## [Your task]
The expected result is a verbatim repetition of the lines from the start of the entries through the line containing "(411, 548) = (532, 500): turquoise", with the pictures removed.

## [Recorded data]
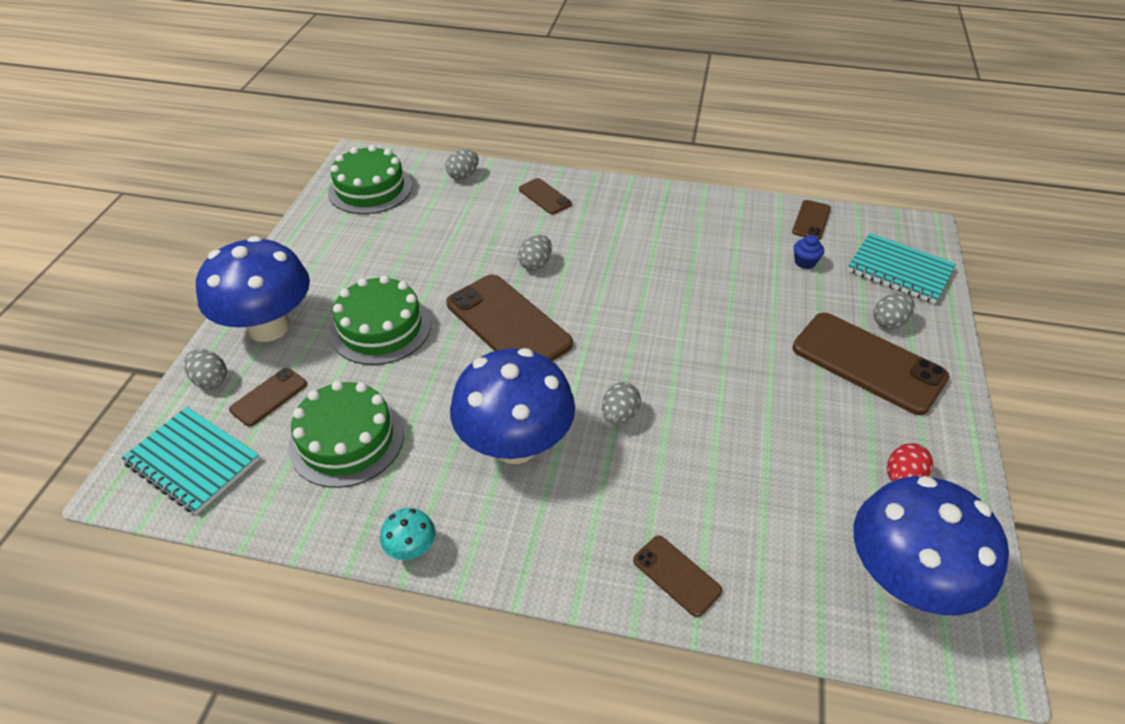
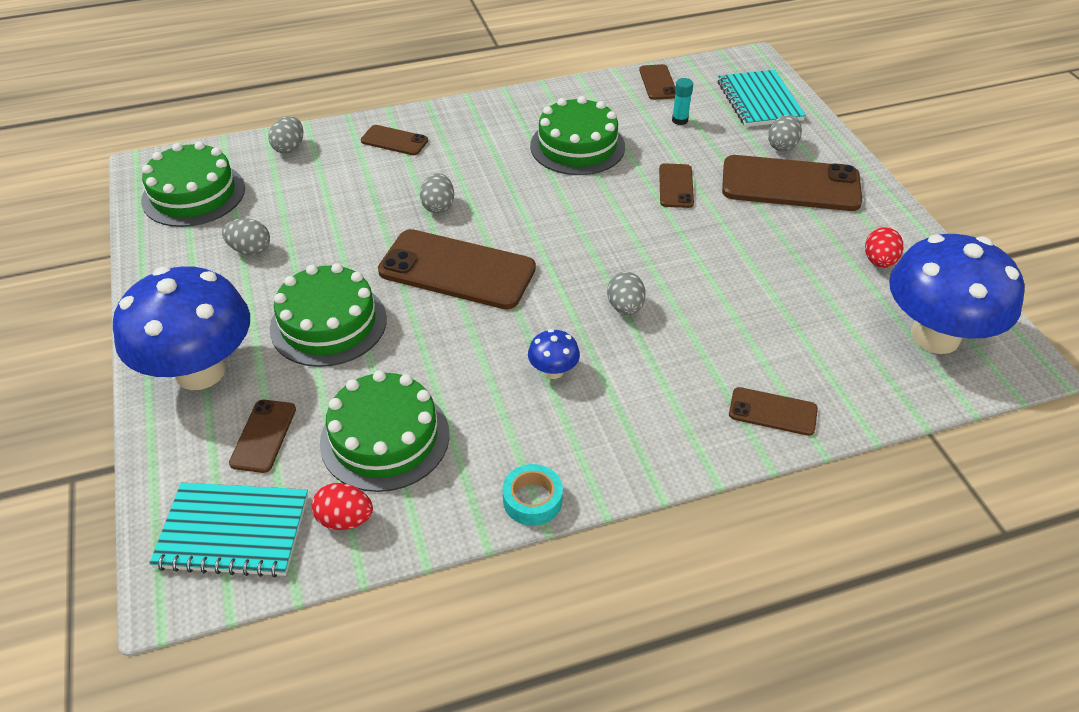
camera: 30 degrees left, 0 degrees up
(210, 380) = (179, 448): grey egg -> grey egg (250, 250)
(269, 491) = (345, 519): none -> red egg
(411, 548) = (532, 500): turquoise mushroom -> turquoise tape
(515, 445) = (553, 371): blue mushroom -> blue mushroom, size x0.41
(691, 253) = (577, 146): none -> green cake
(752, 322) = (675, 186): none -> brown phone
(805, 262) = (680, 120): blue cupcake -> turquoise glue stick
(899, 270) = (759, 101): turquoise notebook -> turquoise notebook turned 75 degrees clockwise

## [Solved problem]
camera: 30 degrees left, 0 degrees up
(210, 380) = (179, 448): grey egg -> grey egg (250, 250)
(269, 491) = (345, 519): none -> red egg
(411, 548) = (532, 500): turquoise mushroom -> turquoise tape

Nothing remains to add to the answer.